**The input:**

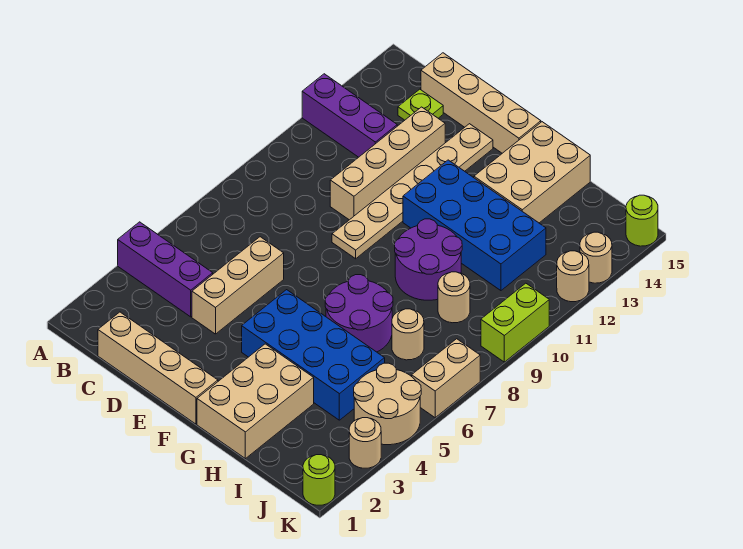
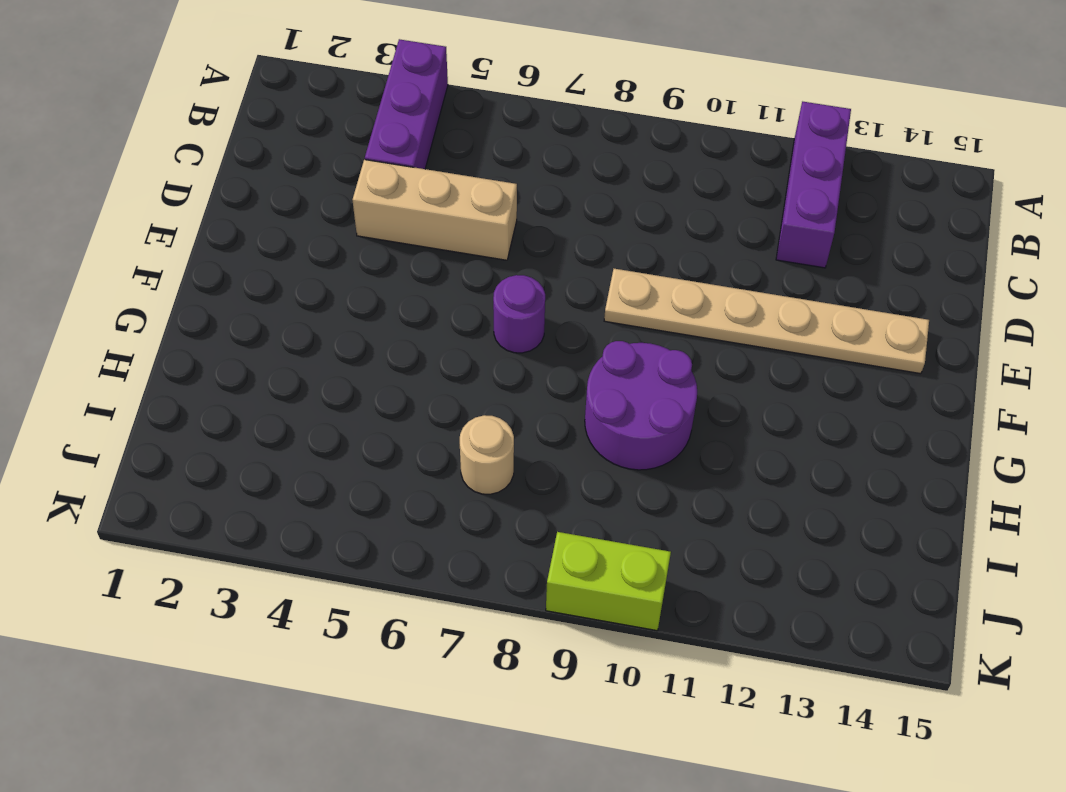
purple 1x1 round brick [493,275,545,353] -> none
none -> tan 1x4 brick [98,312,218,424]
none -> lime 1x1 plate [398,89,443,120]
none -> tan 1x4 brick [421,53,541,153]

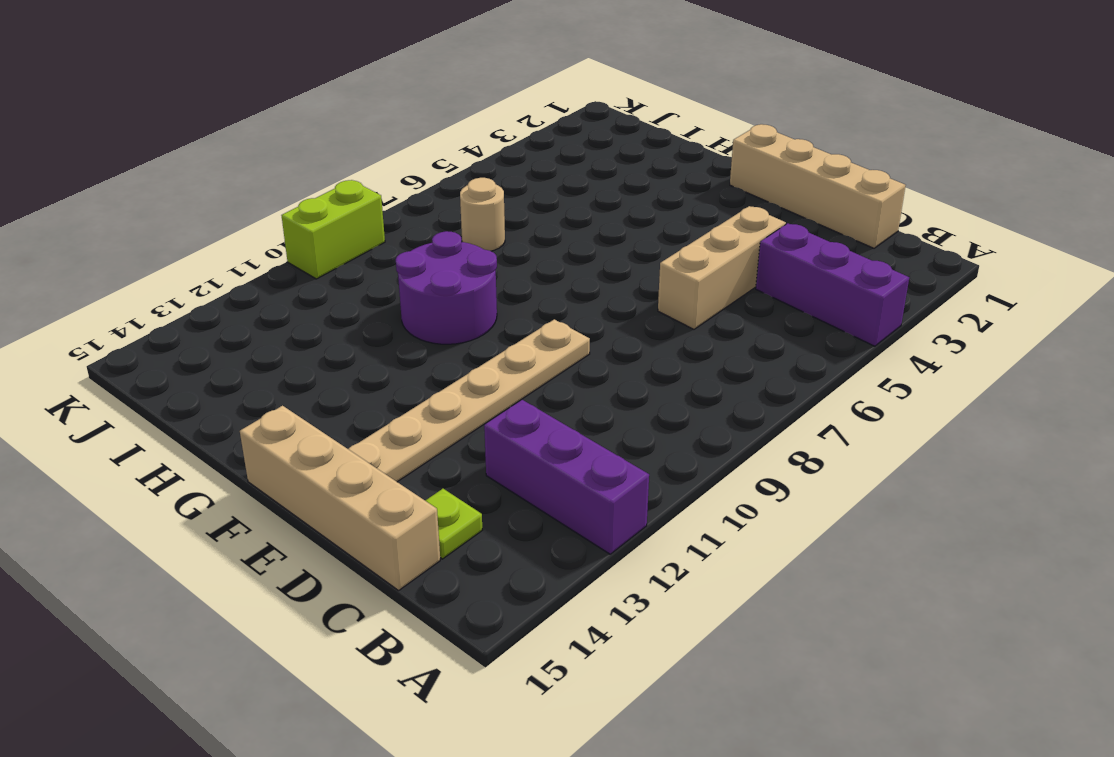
none -> tan 1x4 brick [330,107,445,220]
none -> blue 2x4 brick [242,290,385,420]
none -> blue 2x4 brick [403,160,546,291]

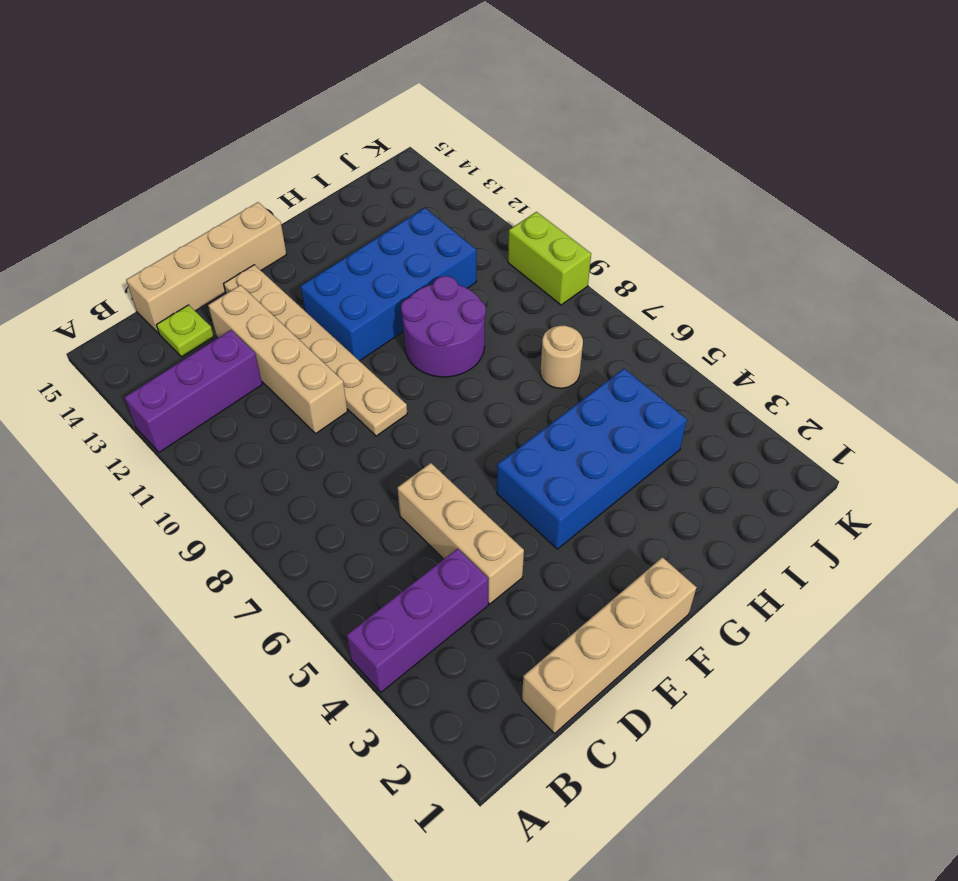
none -> tan 2x3 brick [197,344,314,459]
none -> purple 2x2 round brick [325,275,393,352]
none -> tan 2x3 brick [474,122,590,223]

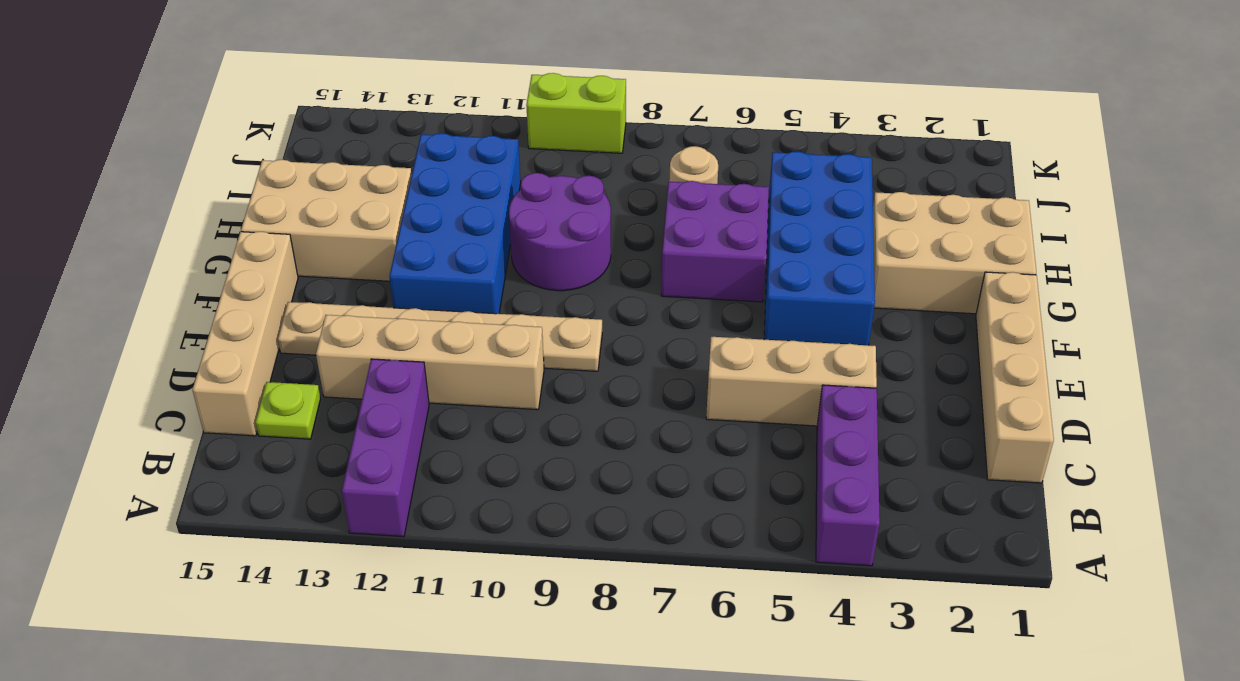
purple 2x2 brick [661,181,769,302] -> purple 2x2 round brick [325,275,393,352]
none -> tan 1x1 round brick [438,272,470,323]
none -> tan 2x2 round brick [354,363,421,445]
none -> lime 1x1 round brick [303,455,335,505]

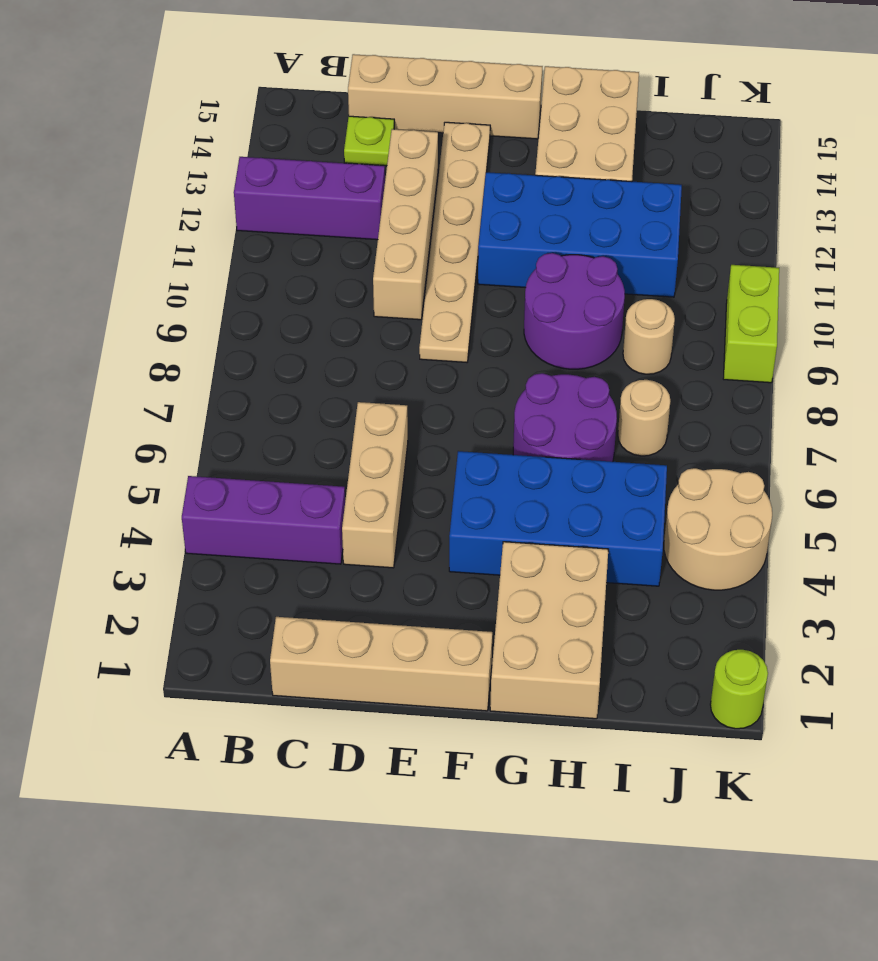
none -> tan 1x1 round brick [349,418,381,468]
none -> tan 1x2 brick [412,339,480,418]
none -> tan 1x1 round brick [557,251,589,302]

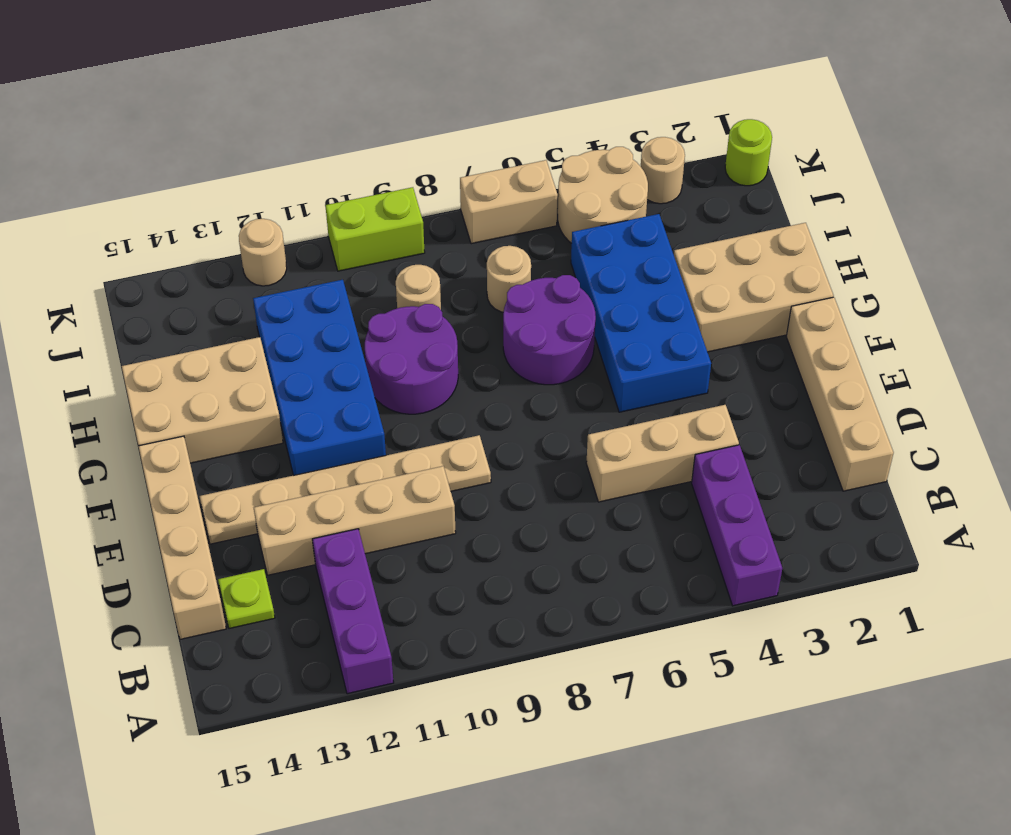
none -> tan 1x1 round brick [580,232,612,283]
none -> lime 1x1 round brick [626,195,658,246]

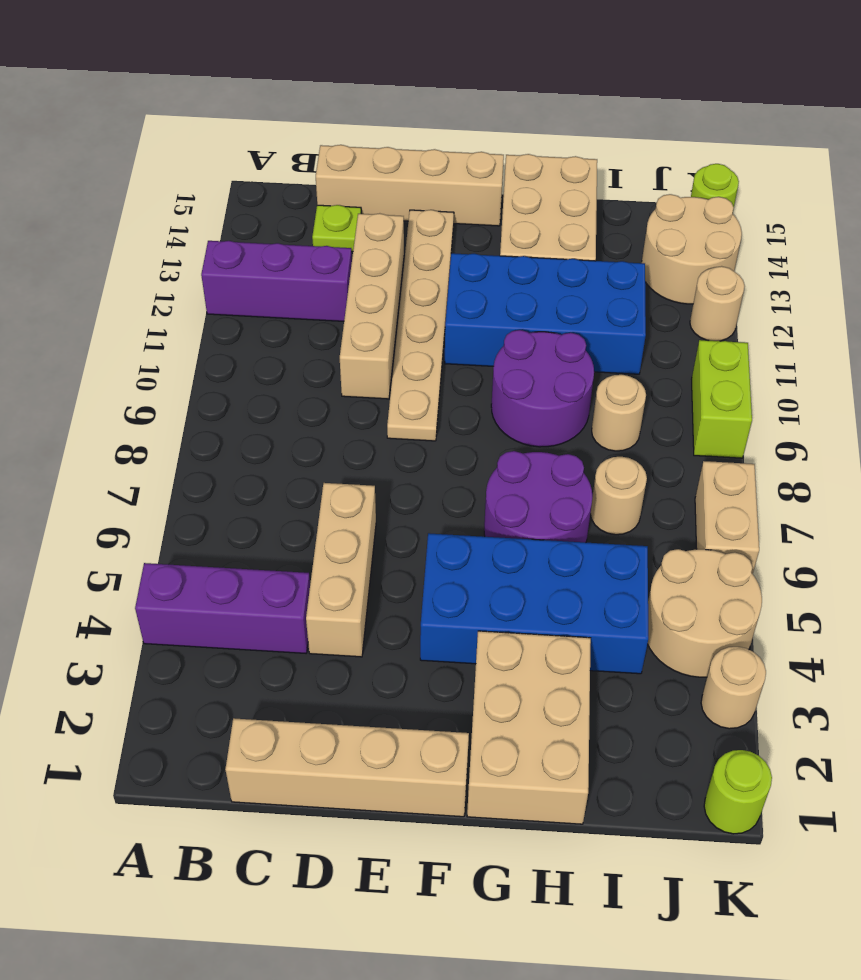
tan 2x2 round brick [642,194,742,304] -> tan 1x1 round brick [580,232,612,283]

**Exercise:**
Repeat the records above exactly, omitting every picture.

**Result of the task:**
purple 1x1 round brick [493,275,545,353] -> none
none -> tan 1x4 brick [98,312,218,424]
none -> lime 1x1 plate [398,89,443,120]
none -> tan 1x4 brick [421,53,541,153]

none -> tan 1x4 brick [330,107,445,220]
none -> blue 2x4 brick [242,290,385,420]
none -> blue 2x4 brick [403,160,546,291]

none -> tan 2x3 brick [197,344,314,459]
none -> purple 2x2 round brick [325,275,393,352]
none -> tan 2x3 brick [474,122,590,223]

purple 2x2 brick [661,181,769,302] -> purple 2x2 round brick [325,275,393,352]
none -> tan 1x1 round brick [438,272,470,323]
none -> tan 2x2 round brick [354,363,421,445]
none -> lime 1x1 round brick [303,455,335,505]

none -> tan 1x1 round brick [349,418,381,468]
none -> tan 1x2 brick [412,339,480,418]
none -> tan 1x1 round brick [557,251,589,302]

none -> tan 1x1 round brick [580,232,612,283]
none -> lime 1x1 round brick [626,195,658,246]

tan 2x2 round brick [642,194,742,304] -> tan 1x1 round brick [580,232,612,283]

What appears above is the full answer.